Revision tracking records
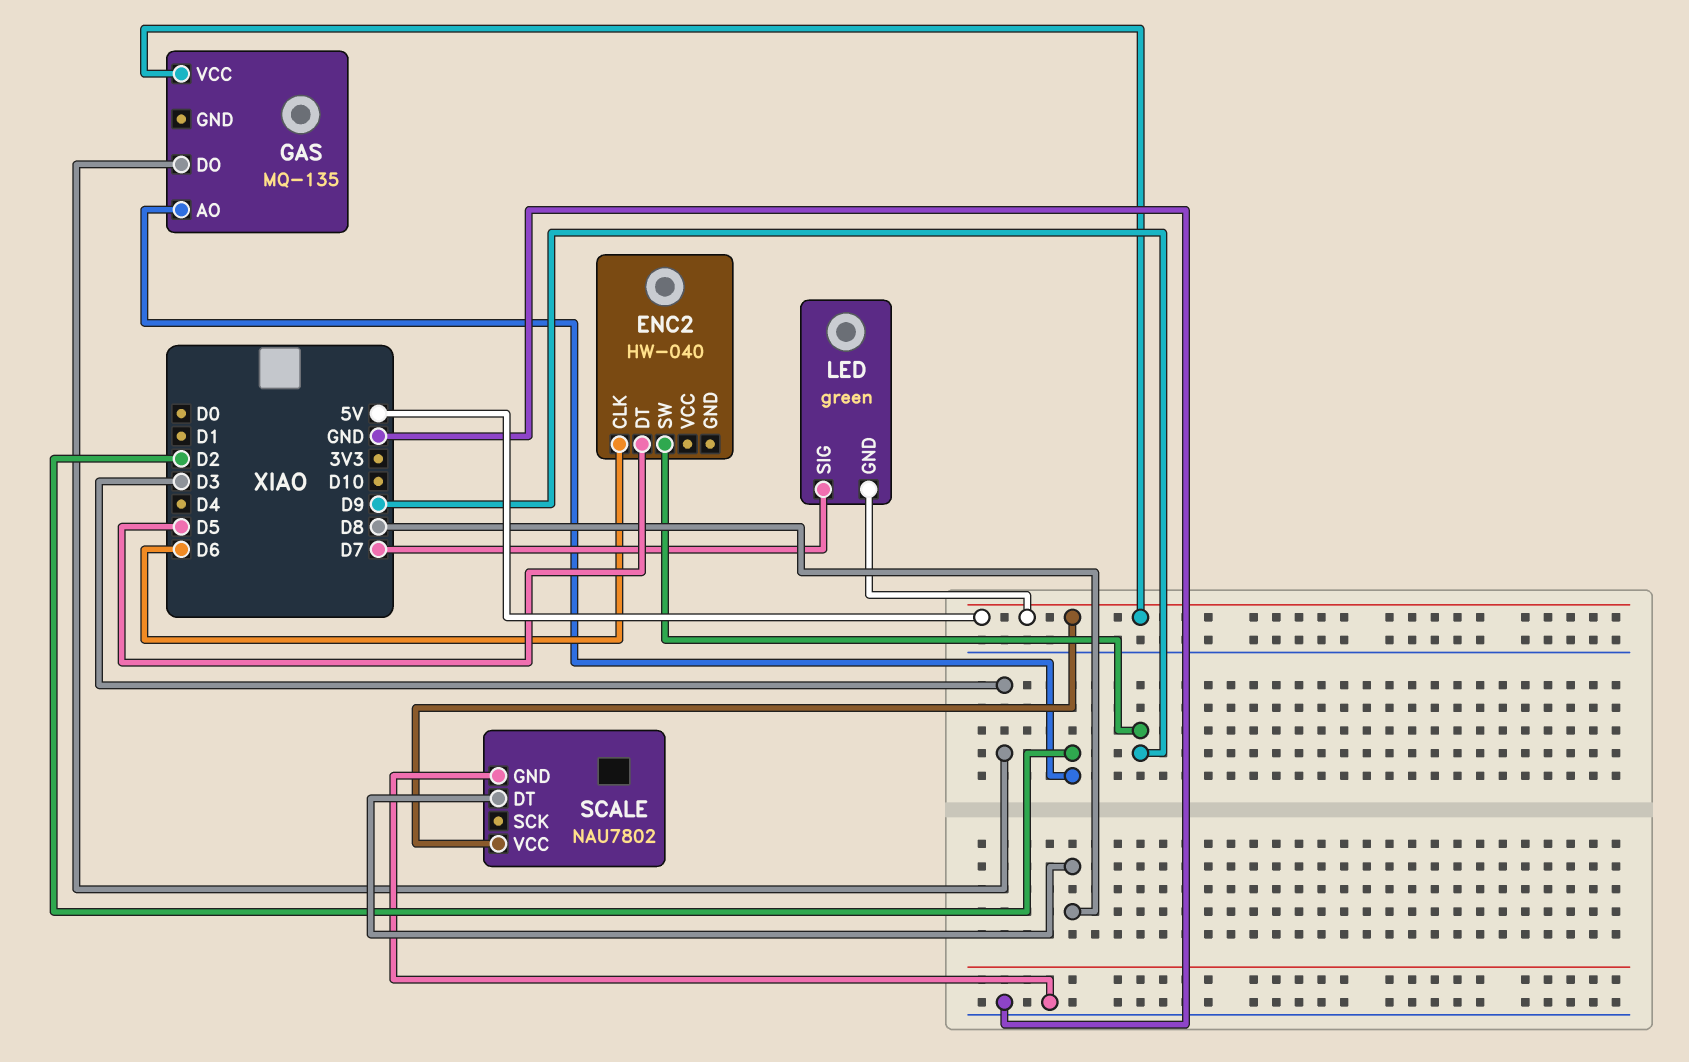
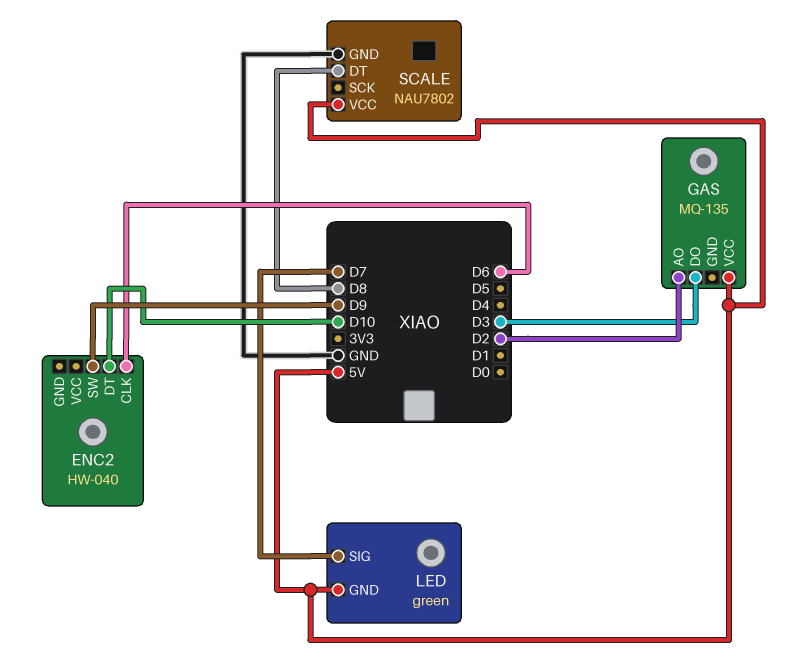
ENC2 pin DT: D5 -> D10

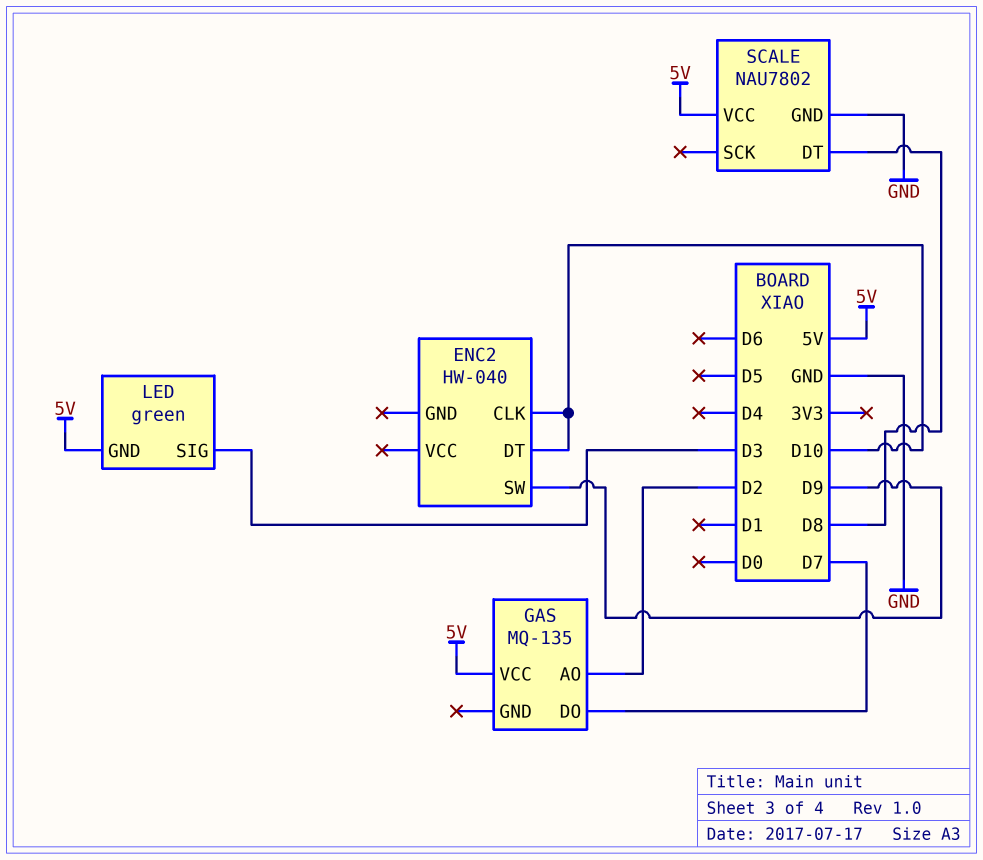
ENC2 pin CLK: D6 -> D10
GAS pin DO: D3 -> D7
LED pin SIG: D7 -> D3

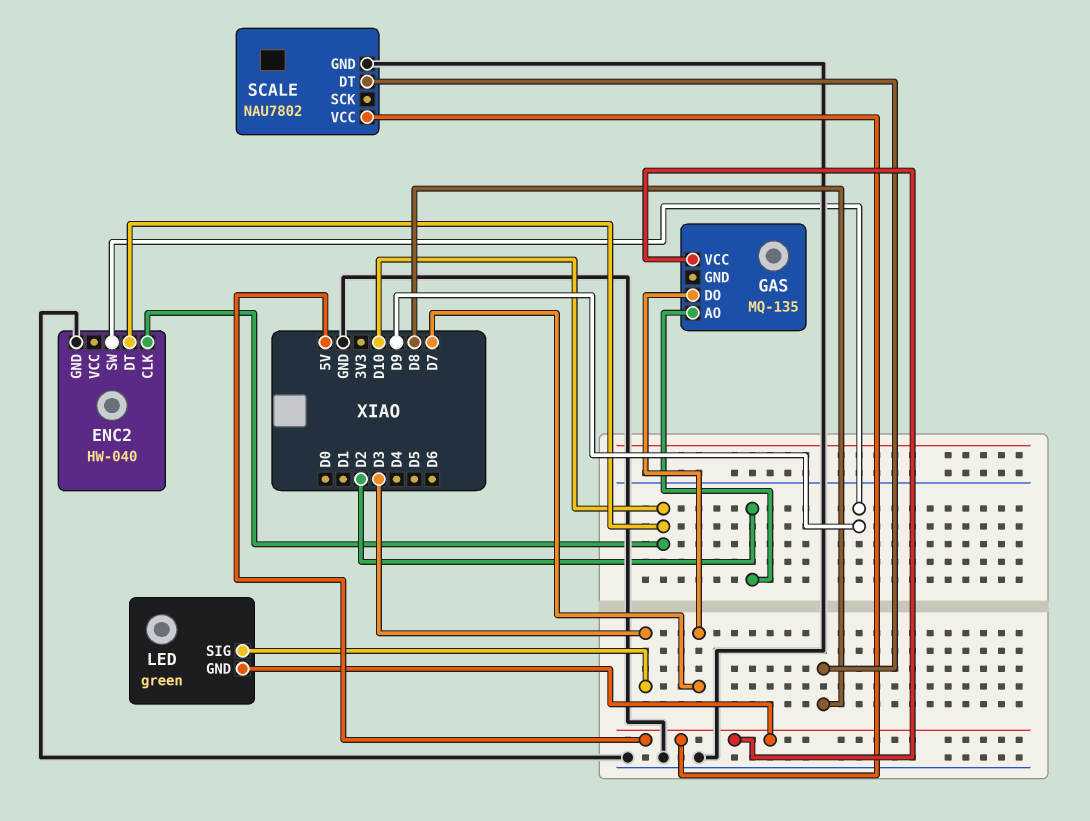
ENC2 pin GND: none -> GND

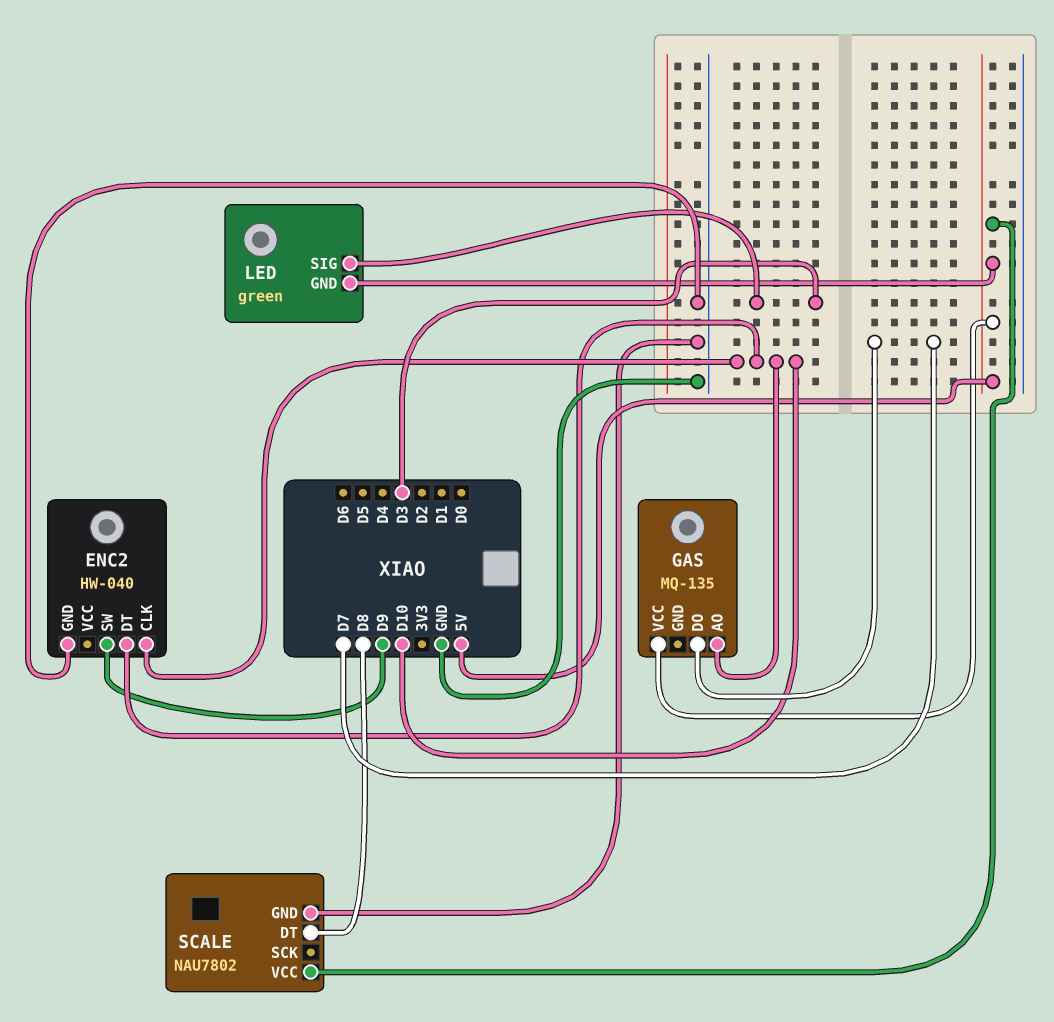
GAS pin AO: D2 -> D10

- [ACTIVITY] Would you retype each line above exactly and skip every image?

- [OUTPUT OF THE TASK]
ENC2 pin DT: D5 -> D10

ENC2 pin CLK: D6 -> D10
GAS pin DO: D3 -> D7
LED pin SIG: D7 -> D3

ENC2 pin GND: none -> GND

GAS pin AO: D2 -> D10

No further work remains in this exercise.